[TASK]
Return, from the listing that follows, each line containing the word "brick".

[DATA BELOW]
*** Block opens ***

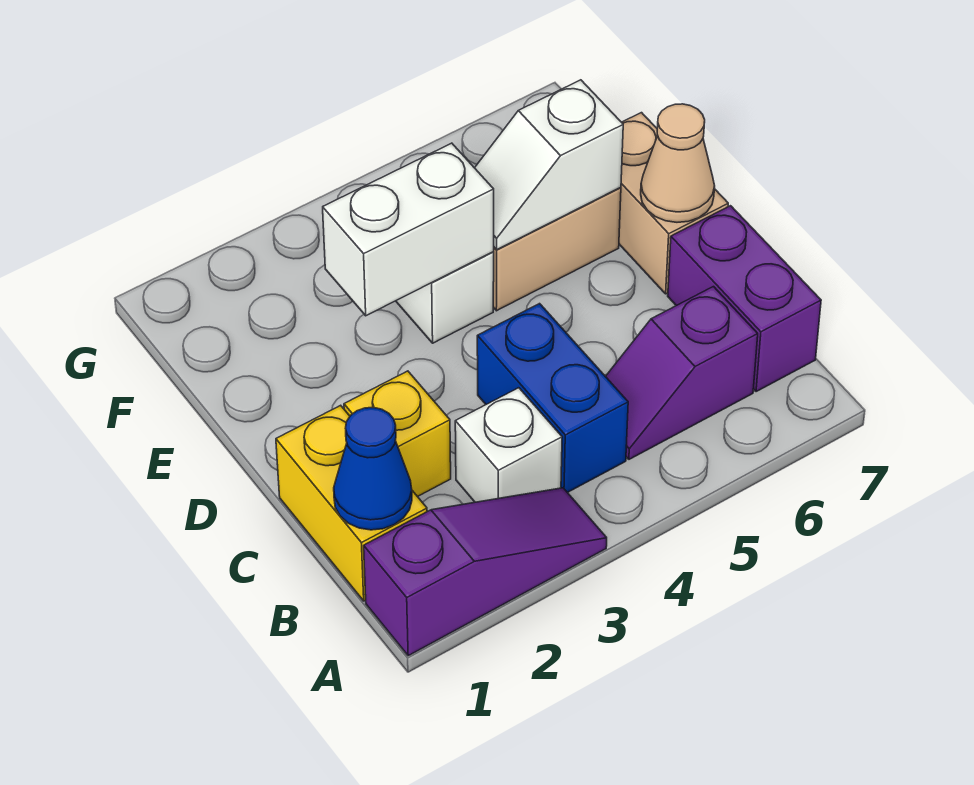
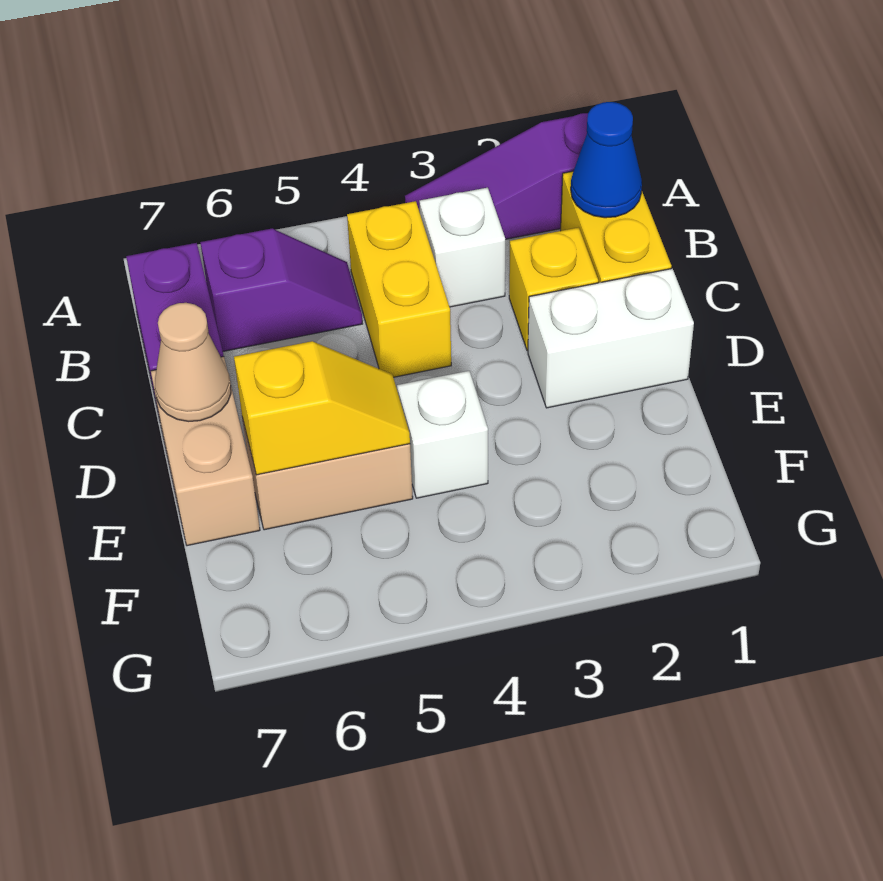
blue brick B4:C4 level 1 -> yellow brick B4:C4 level 1
white brick E3:E4 level 2 -> white brick D1:D2 level 1
white slope E5:E6 level 2 top 6 -> yellow slope E5:E6 level 2 top 6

*** Block closes ***

[WORKED SOLUTION]
blue brick B4:C4 level 1 -> yellow brick B4:C4 level 1
white brick E3:E4 level 2 -> white brick D1:D2 level 1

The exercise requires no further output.